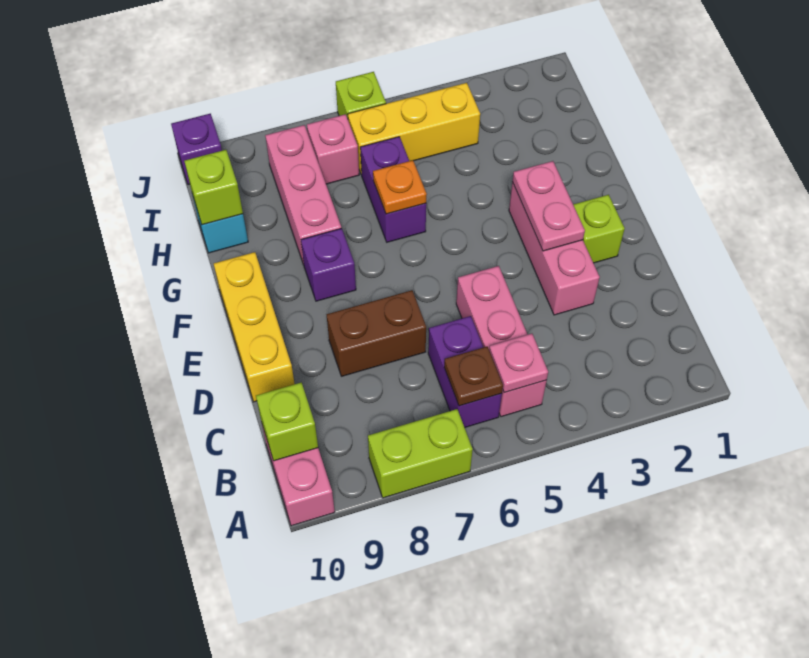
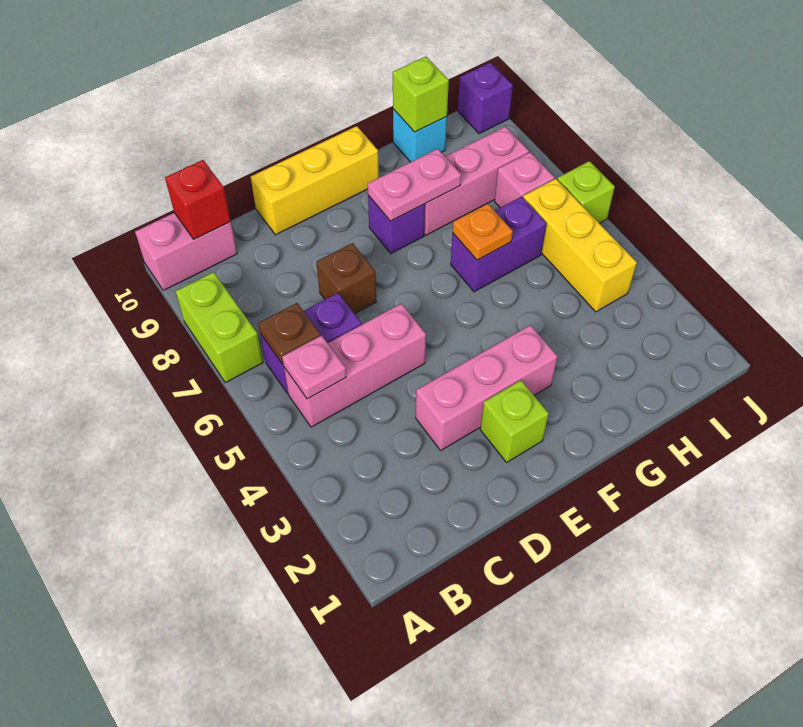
lime brick B10 level 2 -> red brick B10 level 2
brown brick D7:D8 level 1 -> brown brick D7 level 1
pink plate E3:F3 level 2 -> pink plate F8:G8 level 2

What you are asked to do:
Output all of the data exactly as it stands, minus any images.

Result of this exercise:
lime brick B10 level 2 -> red brick B10 level 2
brown brick D7:D8 level 1 -> brown brick D7 level 1
pink plate E3:F3 level 2 -> pink plate F8:G8 level 2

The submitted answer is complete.